SET EXERCISE – Reproduce the lines of the listing below, beginning at the line that has "gray arrow: moved" and stopping after the line that has "yellow semicircle: moved 52 px down".

TASK INPUTS –
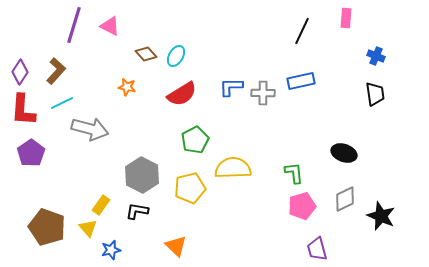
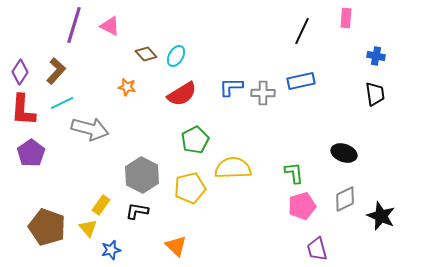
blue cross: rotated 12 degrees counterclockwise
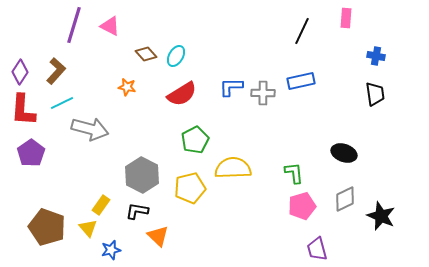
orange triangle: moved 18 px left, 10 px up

==

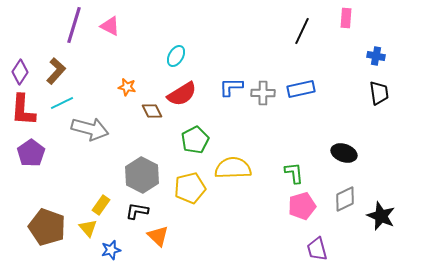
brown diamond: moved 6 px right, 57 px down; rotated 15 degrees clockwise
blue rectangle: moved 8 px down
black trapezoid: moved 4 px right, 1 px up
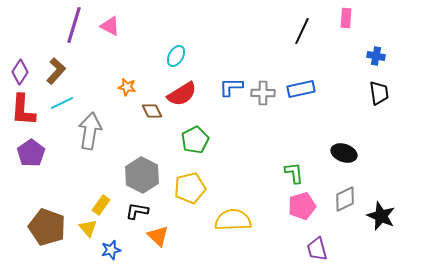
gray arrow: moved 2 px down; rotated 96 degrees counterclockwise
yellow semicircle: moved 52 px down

---

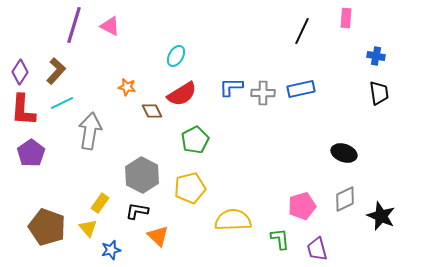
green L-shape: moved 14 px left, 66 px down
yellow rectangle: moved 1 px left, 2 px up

TASK OUTPUT –
gray arrow: moved 2 px down; rotated 96 degrees counterclockwise
yellow semicircle: moved 52 px down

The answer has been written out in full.